Leaving out every image, restate all the records word for word.

——————

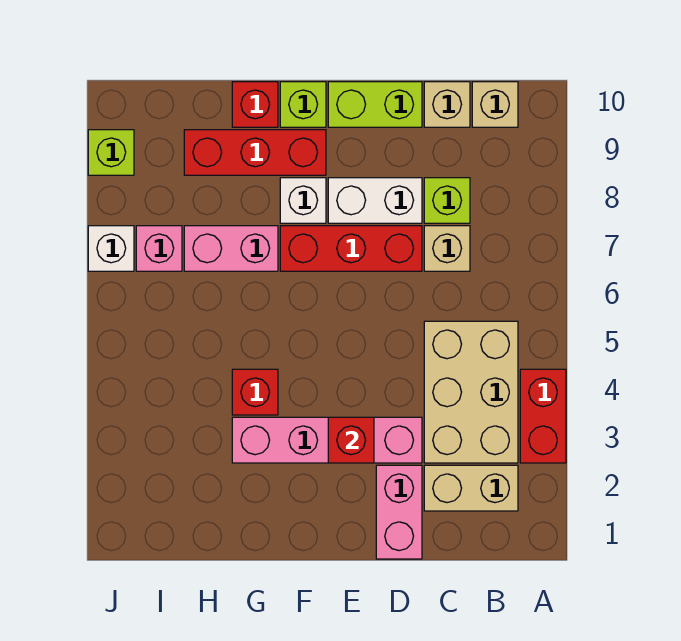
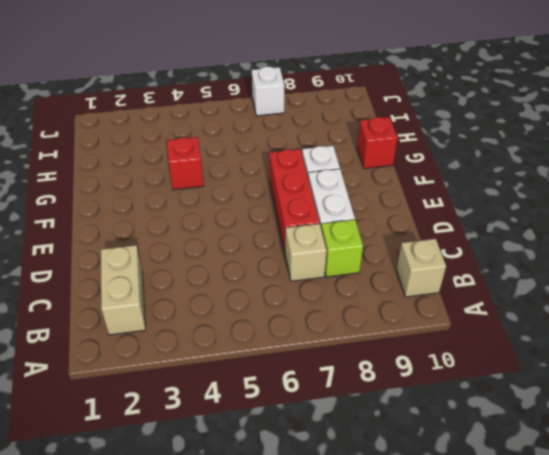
none -> red brick A3:A4 level 1
none -> tan brick B3:C5 level 1
none -> tan brick C10 level 1

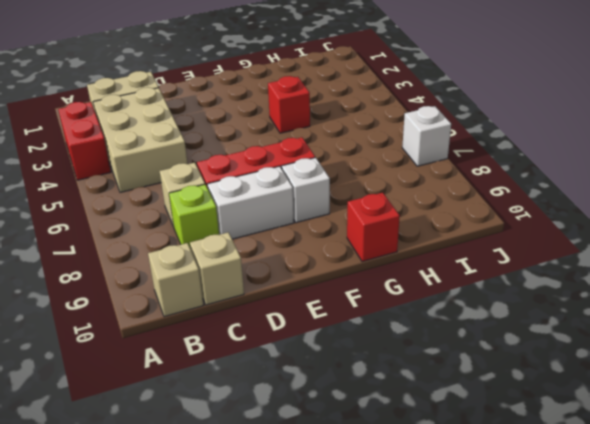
none -> pink brick D1:D2 level 1
none -> pink brick D3:G3 level 1
none -> lime brick D10:E10 level 1

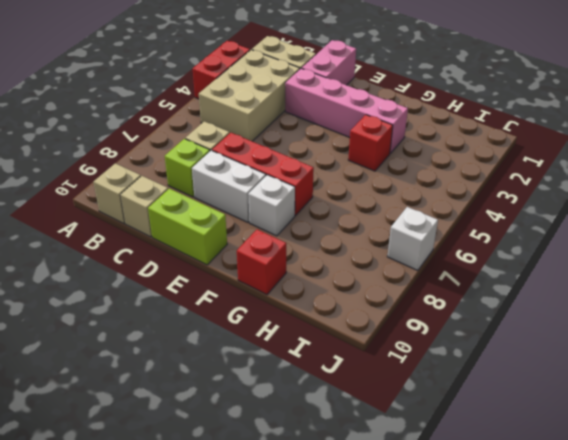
none -> red brick F9:H9 level 1
none -> lime brick F10 level 1
none -> pink brick G7:H7 level 1

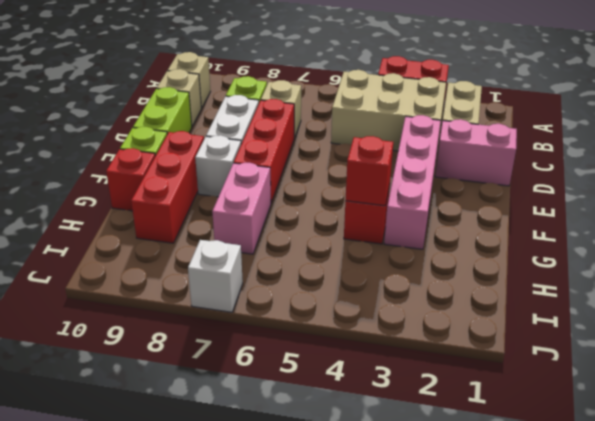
red brick G4 level 2 -> red brick E3 level 2
none -> pink brick I7 level 1
none -> lime brick J9 level 1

——————

__Response to this exercise__
none -> red brick A3:A4 level 1
none -> tan brick B3:C5 level 1
none -> tan brick C10 level 1

none -> pink brick D1:D2 level 1
none -> pink brick D3:G3 level 1
none -> lime brick D10:E10 level 1

none -> red brick F9:H9 level 1
none -> lime brick F10 level 1
none -> pink brick G7:H7 level 1

red brick G4 level 2 -> red brick E3 level 2
none -> pink brick I7 level 1
none -> lime brick J9 level 1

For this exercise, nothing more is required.